YOUR OBJECTIVE = A single count is required: the lines of the data below in which the word "spun" occurs.

DATASET ENTRIES =
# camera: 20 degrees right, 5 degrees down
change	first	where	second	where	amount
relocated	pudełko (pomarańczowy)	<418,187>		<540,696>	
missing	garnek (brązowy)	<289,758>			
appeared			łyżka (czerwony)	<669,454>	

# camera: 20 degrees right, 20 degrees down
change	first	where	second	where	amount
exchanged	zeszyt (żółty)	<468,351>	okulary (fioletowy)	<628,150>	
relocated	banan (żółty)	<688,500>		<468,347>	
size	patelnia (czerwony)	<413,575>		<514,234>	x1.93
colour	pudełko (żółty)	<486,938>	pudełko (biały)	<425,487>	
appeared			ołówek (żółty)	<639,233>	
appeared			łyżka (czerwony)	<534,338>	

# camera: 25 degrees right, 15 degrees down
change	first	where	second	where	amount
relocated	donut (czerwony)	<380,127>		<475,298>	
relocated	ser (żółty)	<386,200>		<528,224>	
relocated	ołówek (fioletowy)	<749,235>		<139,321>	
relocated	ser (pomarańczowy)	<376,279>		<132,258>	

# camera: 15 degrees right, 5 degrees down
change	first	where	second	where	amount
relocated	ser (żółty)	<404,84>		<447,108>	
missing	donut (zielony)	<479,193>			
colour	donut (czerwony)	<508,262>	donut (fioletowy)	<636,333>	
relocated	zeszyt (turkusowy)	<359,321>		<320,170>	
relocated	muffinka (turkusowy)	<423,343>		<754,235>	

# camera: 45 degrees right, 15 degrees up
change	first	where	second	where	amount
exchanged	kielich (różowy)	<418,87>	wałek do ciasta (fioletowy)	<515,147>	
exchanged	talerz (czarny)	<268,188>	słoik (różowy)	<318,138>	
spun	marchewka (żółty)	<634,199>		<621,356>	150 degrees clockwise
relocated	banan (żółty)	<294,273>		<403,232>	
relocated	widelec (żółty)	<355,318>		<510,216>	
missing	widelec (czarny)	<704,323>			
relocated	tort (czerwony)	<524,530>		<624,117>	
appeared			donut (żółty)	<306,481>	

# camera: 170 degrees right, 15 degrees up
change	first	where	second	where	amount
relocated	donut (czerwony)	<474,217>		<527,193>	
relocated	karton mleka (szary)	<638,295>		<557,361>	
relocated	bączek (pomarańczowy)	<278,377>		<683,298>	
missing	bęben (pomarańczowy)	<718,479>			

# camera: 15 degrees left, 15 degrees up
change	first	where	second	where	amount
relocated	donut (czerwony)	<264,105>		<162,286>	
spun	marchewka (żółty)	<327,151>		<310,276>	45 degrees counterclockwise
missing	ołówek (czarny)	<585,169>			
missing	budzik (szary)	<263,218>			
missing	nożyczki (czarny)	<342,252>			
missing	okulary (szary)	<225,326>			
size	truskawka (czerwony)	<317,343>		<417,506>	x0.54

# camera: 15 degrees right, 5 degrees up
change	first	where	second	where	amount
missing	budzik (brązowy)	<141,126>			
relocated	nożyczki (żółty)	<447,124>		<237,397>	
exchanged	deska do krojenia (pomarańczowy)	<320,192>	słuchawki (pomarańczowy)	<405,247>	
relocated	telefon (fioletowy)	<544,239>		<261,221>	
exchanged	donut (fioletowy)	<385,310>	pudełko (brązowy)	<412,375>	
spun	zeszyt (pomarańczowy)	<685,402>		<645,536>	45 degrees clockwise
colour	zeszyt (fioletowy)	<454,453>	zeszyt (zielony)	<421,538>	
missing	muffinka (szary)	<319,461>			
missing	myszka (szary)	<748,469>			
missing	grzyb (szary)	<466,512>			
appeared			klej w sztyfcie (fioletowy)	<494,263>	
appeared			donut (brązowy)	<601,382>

TASK SOLUTION = 3